• EXERCISE
Range to output from the entries below: the line containing "U7 pin IN+: none -> SIG14" through the line containing "U2 pin MCLR: RESET -> LAMP". Set it down exactly, ends included, nothing else.

------------------------------------------------

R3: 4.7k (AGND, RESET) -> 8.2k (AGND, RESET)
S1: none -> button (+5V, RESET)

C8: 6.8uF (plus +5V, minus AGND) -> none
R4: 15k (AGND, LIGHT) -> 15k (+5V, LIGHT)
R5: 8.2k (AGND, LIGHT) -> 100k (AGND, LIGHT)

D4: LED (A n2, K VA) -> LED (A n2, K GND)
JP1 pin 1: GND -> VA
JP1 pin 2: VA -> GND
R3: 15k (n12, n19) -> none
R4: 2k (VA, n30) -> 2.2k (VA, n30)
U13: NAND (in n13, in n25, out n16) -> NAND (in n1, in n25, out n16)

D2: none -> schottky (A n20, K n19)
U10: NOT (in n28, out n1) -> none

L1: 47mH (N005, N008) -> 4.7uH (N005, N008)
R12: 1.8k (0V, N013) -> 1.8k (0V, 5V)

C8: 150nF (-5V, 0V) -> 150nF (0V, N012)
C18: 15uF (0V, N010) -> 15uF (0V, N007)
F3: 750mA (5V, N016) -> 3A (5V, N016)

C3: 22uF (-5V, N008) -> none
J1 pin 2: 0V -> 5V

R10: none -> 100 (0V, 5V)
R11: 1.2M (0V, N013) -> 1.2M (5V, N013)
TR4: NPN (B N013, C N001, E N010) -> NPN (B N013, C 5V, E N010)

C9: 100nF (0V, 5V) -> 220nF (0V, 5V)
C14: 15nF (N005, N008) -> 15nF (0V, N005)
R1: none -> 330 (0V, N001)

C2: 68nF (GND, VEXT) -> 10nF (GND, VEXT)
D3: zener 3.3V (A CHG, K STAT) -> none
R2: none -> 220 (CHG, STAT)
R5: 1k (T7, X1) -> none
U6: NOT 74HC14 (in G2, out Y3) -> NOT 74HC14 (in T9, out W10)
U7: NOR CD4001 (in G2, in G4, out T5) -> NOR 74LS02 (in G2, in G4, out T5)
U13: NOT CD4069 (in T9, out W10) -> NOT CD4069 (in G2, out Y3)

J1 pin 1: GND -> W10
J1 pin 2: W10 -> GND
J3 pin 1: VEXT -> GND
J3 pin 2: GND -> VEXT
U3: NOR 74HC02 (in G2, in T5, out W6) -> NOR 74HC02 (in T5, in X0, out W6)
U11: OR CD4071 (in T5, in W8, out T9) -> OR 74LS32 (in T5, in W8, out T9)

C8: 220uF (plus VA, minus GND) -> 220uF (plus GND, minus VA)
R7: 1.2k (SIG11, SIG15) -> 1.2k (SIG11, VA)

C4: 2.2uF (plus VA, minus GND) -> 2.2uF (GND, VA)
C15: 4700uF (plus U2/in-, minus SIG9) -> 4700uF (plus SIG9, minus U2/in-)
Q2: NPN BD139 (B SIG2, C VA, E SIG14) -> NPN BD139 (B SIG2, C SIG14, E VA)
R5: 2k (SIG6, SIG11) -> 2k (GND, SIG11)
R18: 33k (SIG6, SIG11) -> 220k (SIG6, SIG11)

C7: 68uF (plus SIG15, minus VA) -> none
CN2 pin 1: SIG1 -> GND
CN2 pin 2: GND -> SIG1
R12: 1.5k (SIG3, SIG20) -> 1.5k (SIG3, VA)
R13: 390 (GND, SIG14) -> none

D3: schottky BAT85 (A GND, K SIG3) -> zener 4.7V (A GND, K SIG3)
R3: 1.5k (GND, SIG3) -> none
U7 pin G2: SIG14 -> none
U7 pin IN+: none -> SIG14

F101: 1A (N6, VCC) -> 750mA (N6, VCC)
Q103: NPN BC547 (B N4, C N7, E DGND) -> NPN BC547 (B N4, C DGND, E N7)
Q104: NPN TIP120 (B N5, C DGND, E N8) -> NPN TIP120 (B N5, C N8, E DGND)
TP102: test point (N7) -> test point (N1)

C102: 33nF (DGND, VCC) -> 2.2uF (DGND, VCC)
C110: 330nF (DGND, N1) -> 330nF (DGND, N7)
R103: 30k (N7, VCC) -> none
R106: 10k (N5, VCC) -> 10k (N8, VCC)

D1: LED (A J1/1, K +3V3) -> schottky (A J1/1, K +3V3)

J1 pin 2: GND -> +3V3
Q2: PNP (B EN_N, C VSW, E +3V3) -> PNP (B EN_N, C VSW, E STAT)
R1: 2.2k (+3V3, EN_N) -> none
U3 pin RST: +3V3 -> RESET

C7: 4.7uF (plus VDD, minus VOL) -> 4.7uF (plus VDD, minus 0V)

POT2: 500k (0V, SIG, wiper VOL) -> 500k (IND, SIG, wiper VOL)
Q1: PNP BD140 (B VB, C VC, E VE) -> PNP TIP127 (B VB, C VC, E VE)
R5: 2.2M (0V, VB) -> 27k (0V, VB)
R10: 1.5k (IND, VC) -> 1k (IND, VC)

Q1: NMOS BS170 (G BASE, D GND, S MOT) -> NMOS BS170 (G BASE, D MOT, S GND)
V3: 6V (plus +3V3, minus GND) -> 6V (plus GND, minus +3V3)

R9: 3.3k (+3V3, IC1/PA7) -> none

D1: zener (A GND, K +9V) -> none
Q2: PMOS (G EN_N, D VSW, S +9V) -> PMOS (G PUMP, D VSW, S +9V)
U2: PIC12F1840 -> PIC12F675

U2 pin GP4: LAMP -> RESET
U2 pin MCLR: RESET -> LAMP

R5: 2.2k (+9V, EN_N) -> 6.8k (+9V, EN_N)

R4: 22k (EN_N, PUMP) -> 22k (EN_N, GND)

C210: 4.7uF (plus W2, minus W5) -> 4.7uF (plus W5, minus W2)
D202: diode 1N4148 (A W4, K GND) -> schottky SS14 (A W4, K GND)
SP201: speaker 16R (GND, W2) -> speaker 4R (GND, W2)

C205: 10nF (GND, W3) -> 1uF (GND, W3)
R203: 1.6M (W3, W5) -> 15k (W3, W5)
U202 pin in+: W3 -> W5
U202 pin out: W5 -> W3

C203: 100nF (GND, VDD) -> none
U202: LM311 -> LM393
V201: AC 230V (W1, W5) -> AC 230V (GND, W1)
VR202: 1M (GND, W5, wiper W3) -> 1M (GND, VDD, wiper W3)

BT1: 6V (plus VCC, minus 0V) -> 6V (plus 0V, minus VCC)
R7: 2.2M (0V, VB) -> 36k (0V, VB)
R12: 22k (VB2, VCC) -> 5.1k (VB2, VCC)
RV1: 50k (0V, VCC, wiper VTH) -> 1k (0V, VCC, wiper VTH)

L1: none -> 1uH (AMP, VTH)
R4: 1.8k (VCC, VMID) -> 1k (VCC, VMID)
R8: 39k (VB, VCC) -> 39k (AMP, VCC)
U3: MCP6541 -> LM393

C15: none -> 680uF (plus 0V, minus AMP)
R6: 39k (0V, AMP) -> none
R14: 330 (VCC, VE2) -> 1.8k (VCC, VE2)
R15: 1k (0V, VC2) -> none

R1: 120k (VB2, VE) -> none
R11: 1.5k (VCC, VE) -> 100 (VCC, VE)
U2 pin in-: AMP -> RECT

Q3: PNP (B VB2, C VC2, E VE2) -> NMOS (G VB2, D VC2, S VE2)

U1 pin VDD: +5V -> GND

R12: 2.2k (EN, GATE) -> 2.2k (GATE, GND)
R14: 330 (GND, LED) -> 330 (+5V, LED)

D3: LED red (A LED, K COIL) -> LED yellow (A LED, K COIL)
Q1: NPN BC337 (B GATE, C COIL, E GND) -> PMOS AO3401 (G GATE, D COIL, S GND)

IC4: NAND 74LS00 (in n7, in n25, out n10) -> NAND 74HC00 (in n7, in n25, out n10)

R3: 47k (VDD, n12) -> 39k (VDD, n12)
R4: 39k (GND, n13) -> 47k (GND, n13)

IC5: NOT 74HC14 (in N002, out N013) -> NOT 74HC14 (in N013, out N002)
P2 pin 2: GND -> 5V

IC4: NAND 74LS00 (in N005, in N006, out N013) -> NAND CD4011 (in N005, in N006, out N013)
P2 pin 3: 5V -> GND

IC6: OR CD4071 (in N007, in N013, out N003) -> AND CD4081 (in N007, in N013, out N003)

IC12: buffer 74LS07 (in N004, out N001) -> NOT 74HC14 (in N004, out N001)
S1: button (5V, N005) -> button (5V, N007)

------------------------------------------------

• YOUR SOLUTION
U7 pin IN+: none -> SIG14

F101: 1A (N6, VCC) -> 750mA (N6, VCC)
Q103: NPN BC547 (B N4, C N7, E DGND) -> NPN BC547 (B N4, C DGND, E N7)
Q104: NPN TIP120 (B N5, C DGND, E N8) -> NPN TIP120 (B N5, C N8, E DGND)
TP102: test point (N7) -> test point (N1)

C102: 33nF (DGND, VCC) -> 2.2uF (DGND, VCC)
C110: 330nF (DGND, N1) -> 330nF (DGND, N7)
R103: 30k (N7, VCC) -> none
R106: 10k (N5, VCC) -> 10k (N8, VCC)

D1: LED (A J1/1, K +3V3) -> schottky (A J1/1, K +3V3)

J1 pin 2: GND -> +3V3
Q2: PNP (B EN_N, C VSW, E +3V3) -> PNP (B EN_N, C VSW, E STAT)
R1: 2.2k (+3V3, EN_N) -> none
U3 pin RST: +3V3 -> RESET

C7: 4.7uF (plus VDD, minus VOL) -> 4.7uF (plus VDD, minus 0V)

POT2: 500k (0V, SIG, wiper VOL) -> 500k (IND, SIG, wiper VOL)
Q1: PNP BD140 (B VB, C VC, E VE) -> PNP TIP127 (B VB, C VC, E VE)
R5: 2.2M (0V, VB) -> 27k (0V, VB)
R10: 1.5k (IND, VC) -> 1k (IND, VC)

Q1: NMOS BS170 (G BASE, D GND, S MOT) -> NMOS BS170 (G BASE, D MOT, S GND)
V3: 6V (plus +3V3, minus GND) -> 6V (plus GND, minus +3V3)

R9: 3.3k (+3V3, IC1/PA7) -> none

D1: zener (A GND, K +9V) -> none
Q2: PMOS (G EN_N, D VSW, S +9V) -> PMOS (G PUMP, D VSW, S +9V)
U2: PIC12F1840 -> PIC12F675

U2 pin GP4: LAMP -> RESET
U2 pin MCLR: RESET -> LAMP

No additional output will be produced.